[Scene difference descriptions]
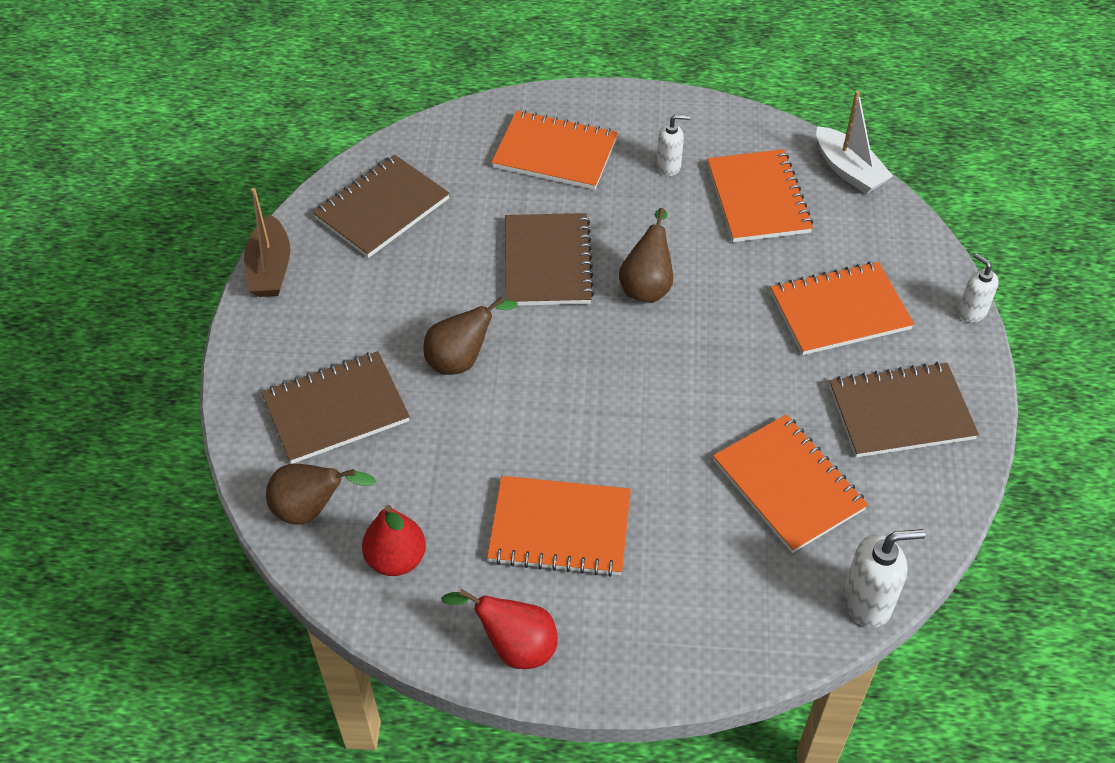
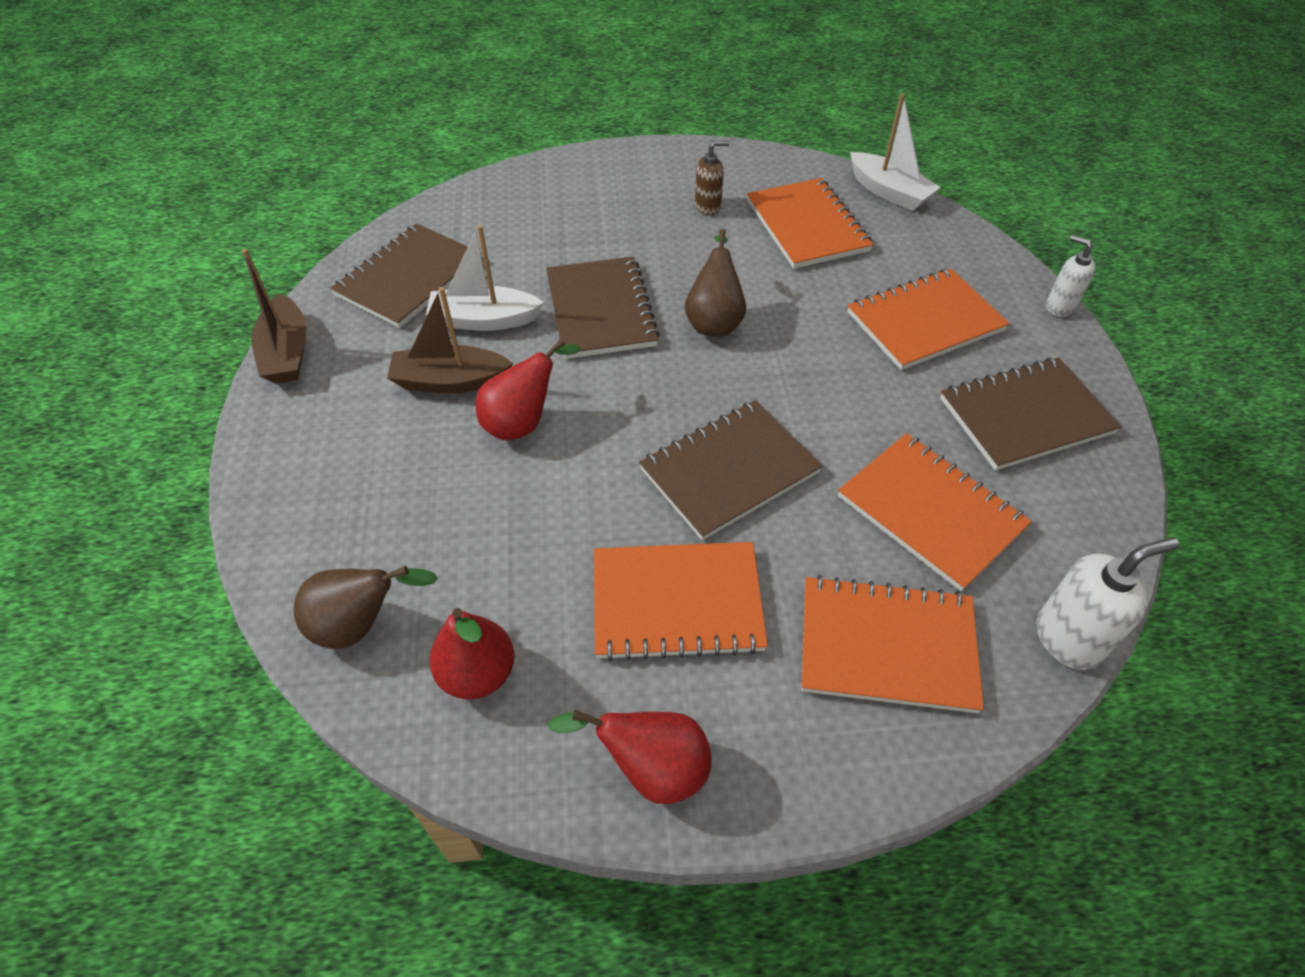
camera: 10 degrees left, 0 degrees up
(336, 410) = (380, 498): brown notebook -> brown notebook (729, 471)
(406, 314) = (450, 381): none -> brown boat
(443, 259) = (484, 320): none -> white boat
(462, 359) = (523, 422): brown pear -> red pear
(555, 153) = (587, 207): orange notebook -> orange notebook (887, 646)
(669, 166) = (708, 206): white soap dispenser -> brown soap dispenser

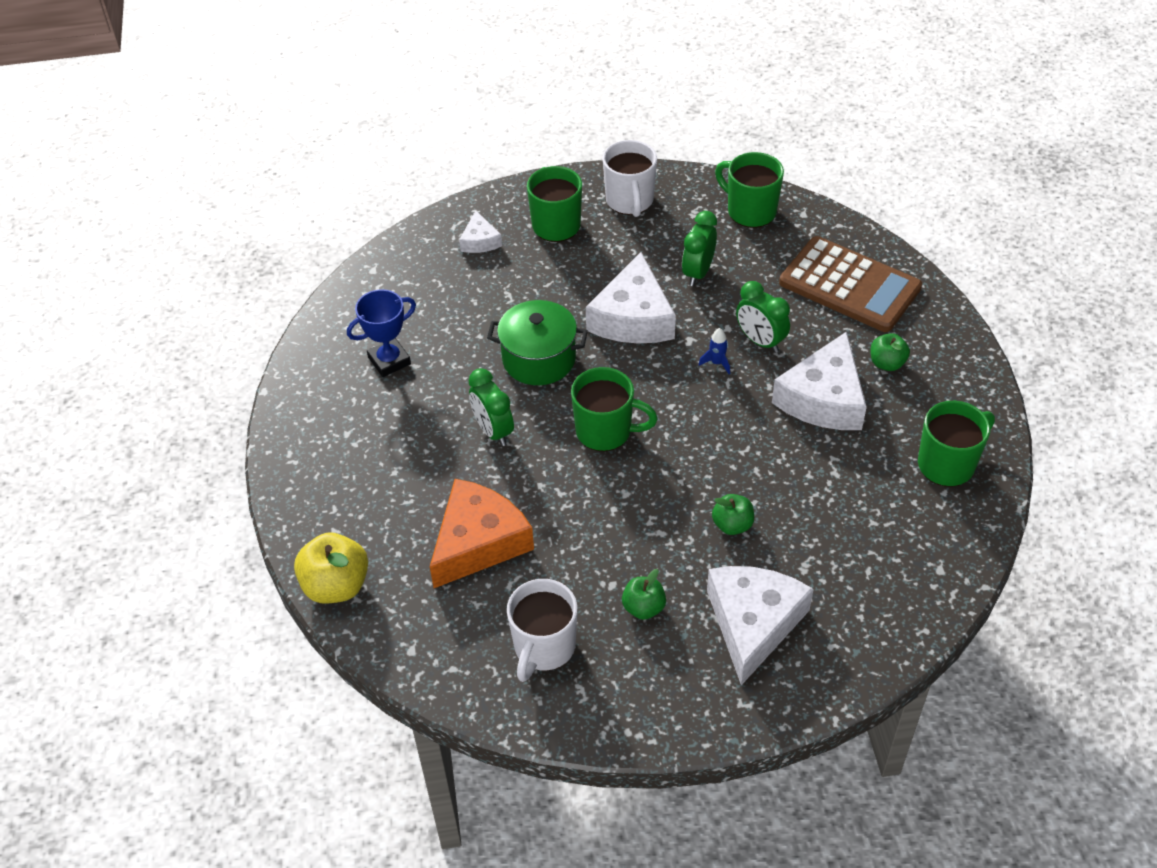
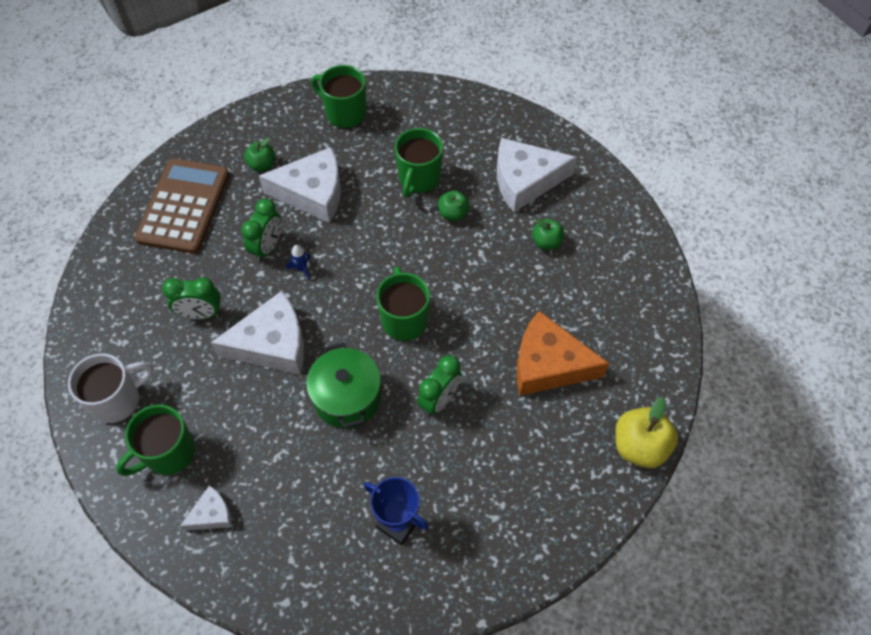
camera: 115 degrees left, 10 degrees up
(543, 647) = (609, 288): white mug -> none
(750, 211) = (108, 299): green mug -> green mug (419, 179)

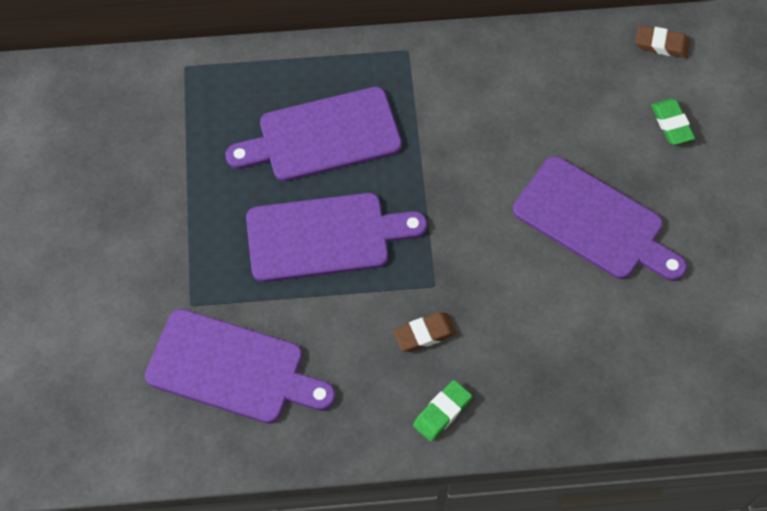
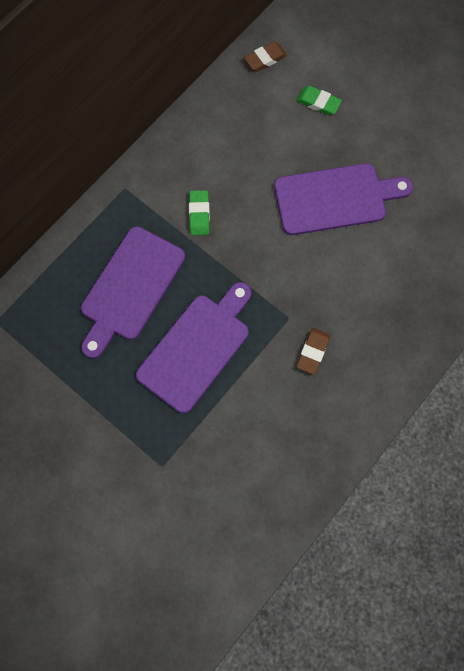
camera: 45 degrees left, 10 degrees up
(232, 369) = (228, 480): purple cutting board -> none
(442, 412) = (368, 388): green eraser -> green eraser (199, 214)

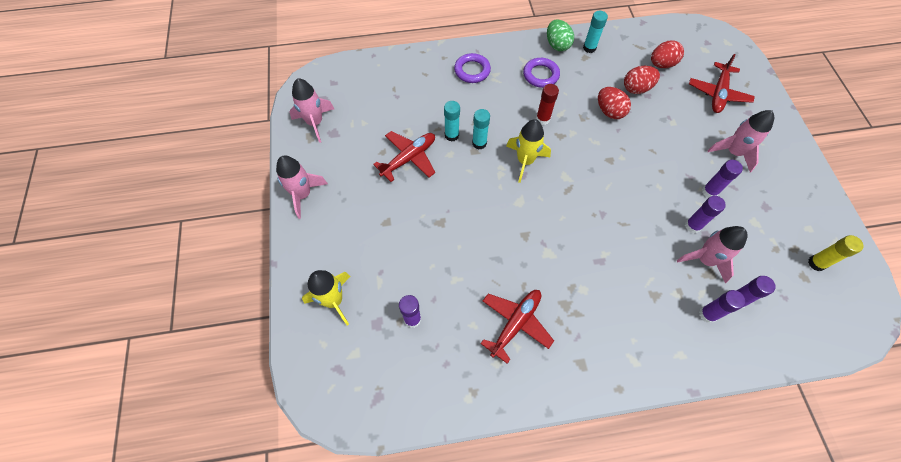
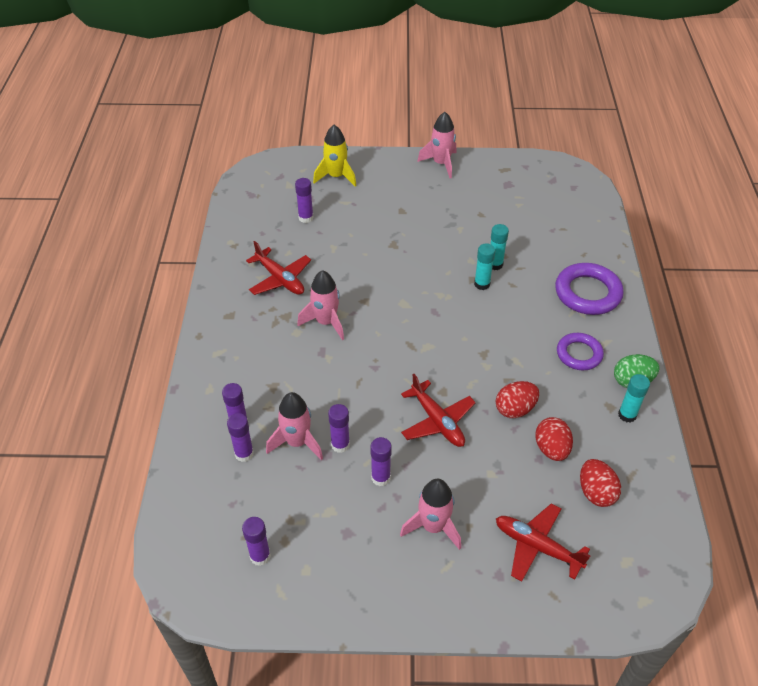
camera: 100 degrees right, 15 degrees down
(315, 123) = (521, 173): pink rocket -> pink rocket (326, 322)
(409, 158) = (470, 231): red plane -> red plane (437, 421)
(472, 70) = (587, 293): purple ring -> purple ring, size x1.54
(525, 161) = (453, 317): yellow rocket -> none
(543, 119) = (509, 342): red glue stick -> none
(816, 263) = (260, 556): yellow glue stick -> purple glue stick

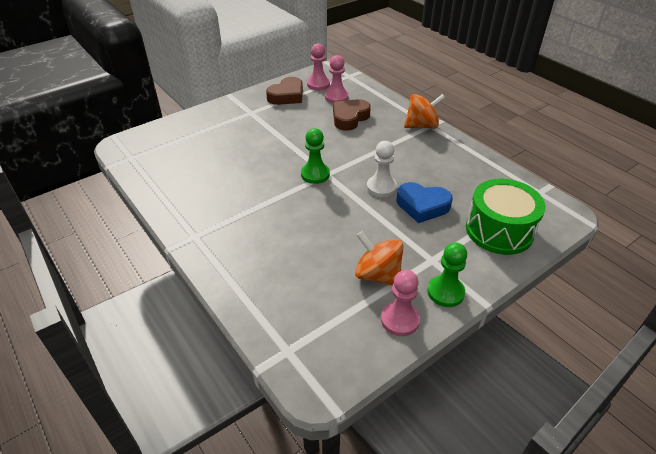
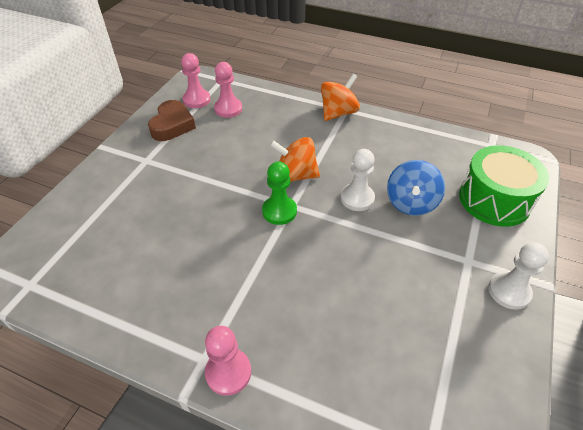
camera: 30 degrees left, 5 degrees up
(349, 118) = (261, 129): brown heart -> none
(378, 275) = (436, 304): orange spinning top -> orange spinning top (295, 175)
(399, 320) = (498, 347): pink pawn -> pink pawn (228, 372)
(422, 206) = (411, 203): blue heart -> blue spinning top
(445, 292) = (509, 291): green pawn -> white pawn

WHAT IS BEING ASKED. Your answer must be the lines from the one containing "(349, 118) = (261, 129): brown heart -> none" through the last line of the entries, copied exactly, with no other lines.

OUTPUT FOR THIS TASK.
(349, 118) = (261, 129): brown heart -> none
(378, 275) = (436, 304): orange spinning top -> orange spinning top (295, 175)
(399, 320) = (498, 347): pink pawn -> pink pawn (228, 372)
(422, 206) = (411, 203): blue heart -> blue spinning top
(445, 292) = (509, 291): green pawn -> white pawn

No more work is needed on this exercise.